> WORK TO COMPLETE: Repeat the data in full. Drop every picture.

> RECORDED INFORMATION:
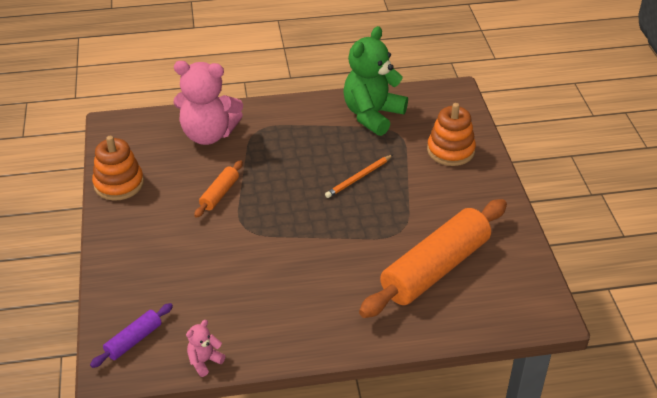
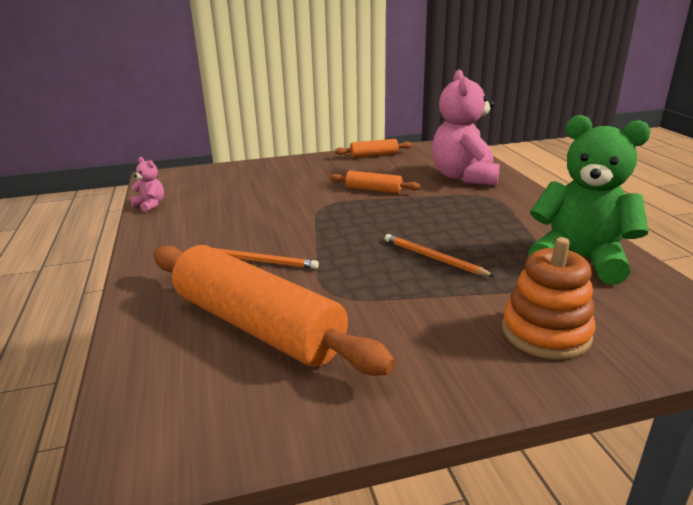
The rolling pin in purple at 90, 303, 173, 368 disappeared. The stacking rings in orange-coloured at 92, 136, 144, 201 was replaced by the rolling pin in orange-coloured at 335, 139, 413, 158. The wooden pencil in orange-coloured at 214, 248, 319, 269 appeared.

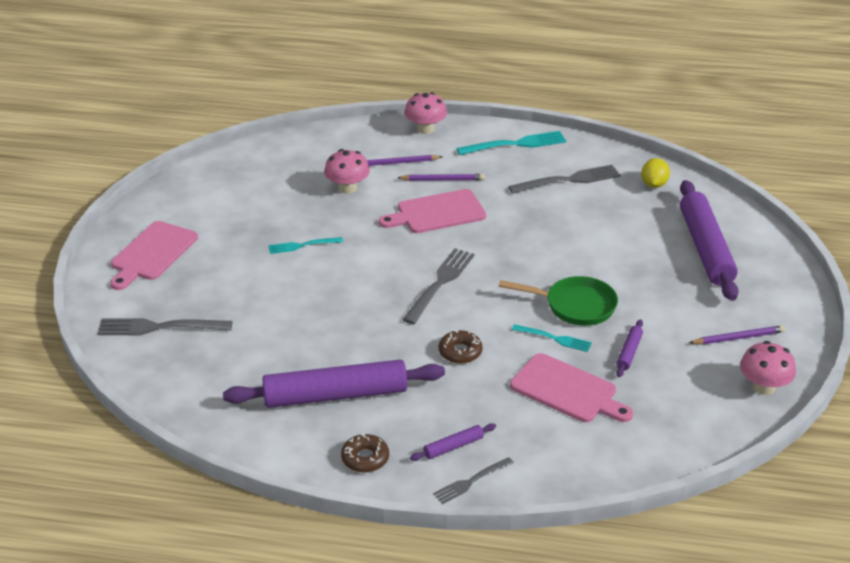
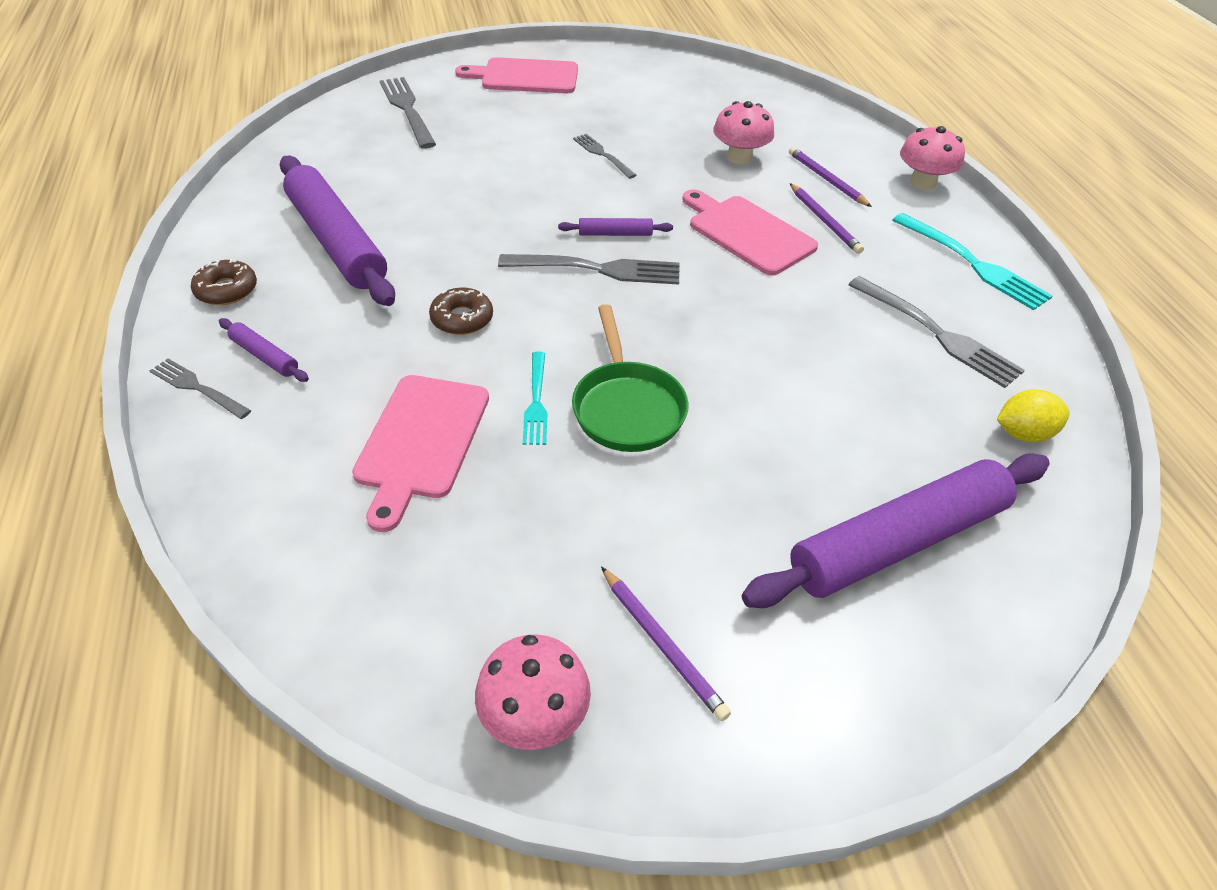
The dinner fork in turquoise at 268, 237, 343, 254 became the dinner fork in gray at 573, 134, 637, 179. The rolling pin in purple moved from 616, 320, 643, 377 to 558, 218, 673, 236.

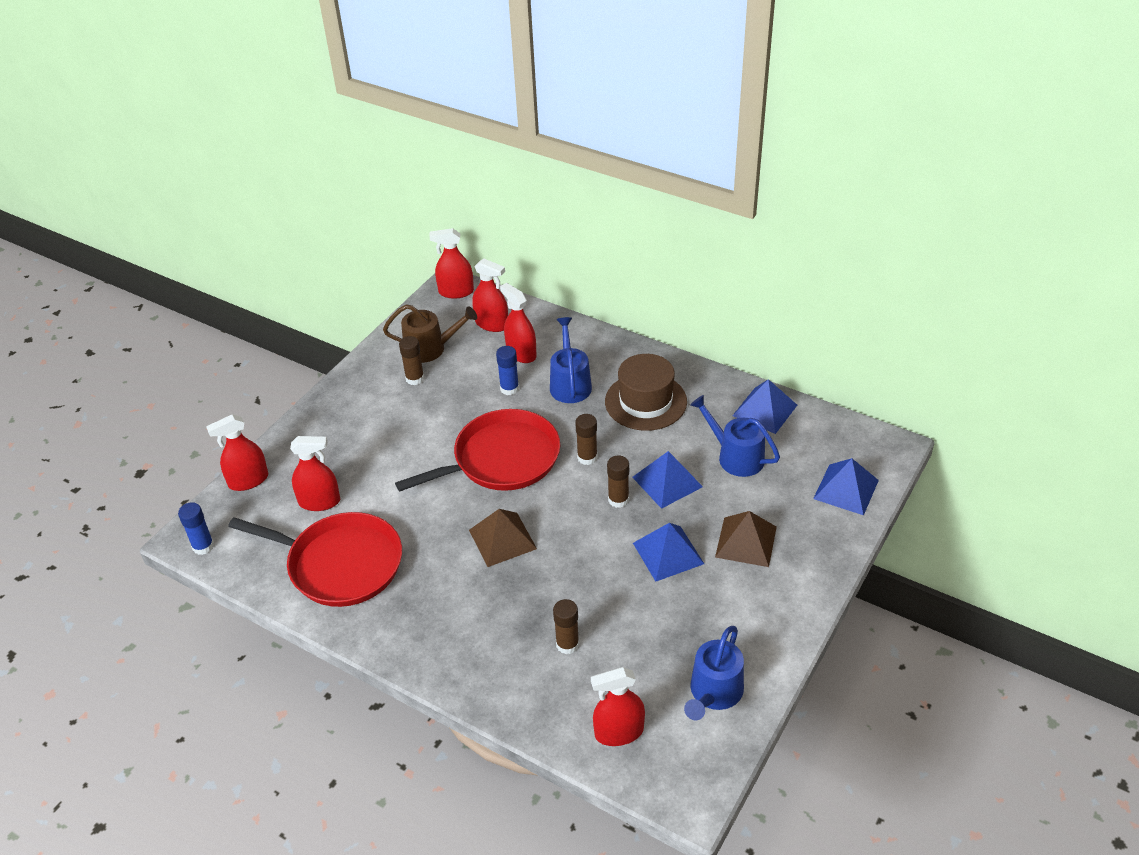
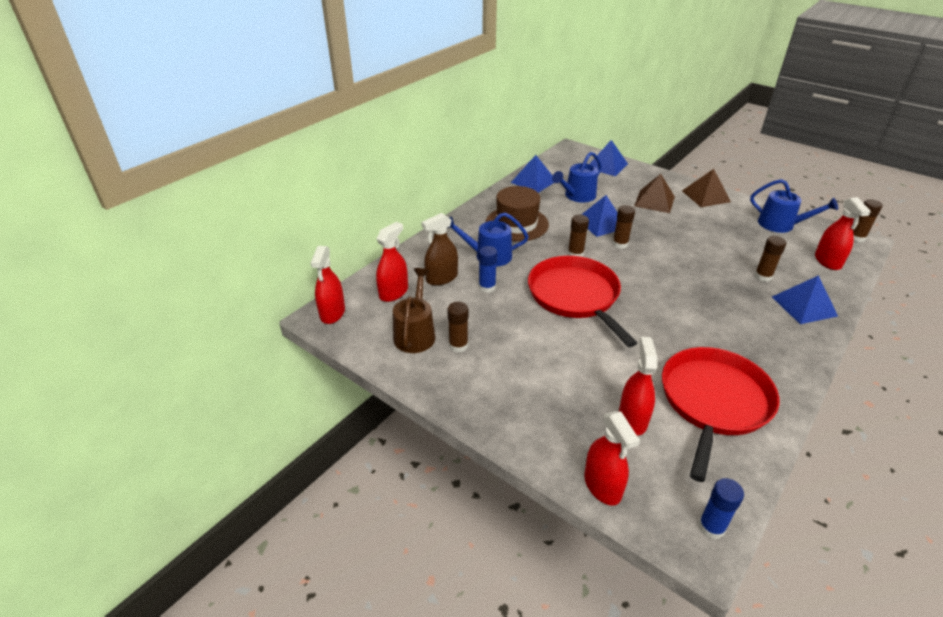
The solid pyramid in dark brown moved from 469, 509, 537, 567 to 682, 169, 731, 207. The spray cleaner in red at 500, 283, 537, 363 became the spray cleaner in dark brown at 422, 213, 458, 286. The solid pyramid in cobalt moved from 633, 523, 704, 582 to 772, 275, 838, 324. The stick of glue in dark brown at 853, 199, 883, 242 appeared.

> FINISHED TASK:
The rolling pin in purple at 90, 303, 173, 368 disappeared. The stacking rings in orange-coloured at 92, 136, 144, 201 was replaced by the rolling pin in orange-coloured at 335, 139, 413, 158. The wooden pencil in orange-coloured at 214, 248, 319, 269 appeared.

The dinner fork in turquoise at 268, 237, 343, 254 became the dinner fork in gray at 573, 134, 637, 179. The rolling pin in purple moved from 616, 320, 643, 377 to 558, 218, 673, 236.

The solid pyramid in dark brown moved from 469, 509, 537, 567 to 682, 169, 731, 207. The spray cleaner in red at 500, 283, 537, 363 became the spray cleaner in dark brown at 422, 213, 458, 286. The solid pyramid in cobalt moved from 633, 523, 704, 582 to 772, 275, 838, 324. The stick of glue in dark brown at 853, 199, 883, 242 appeared.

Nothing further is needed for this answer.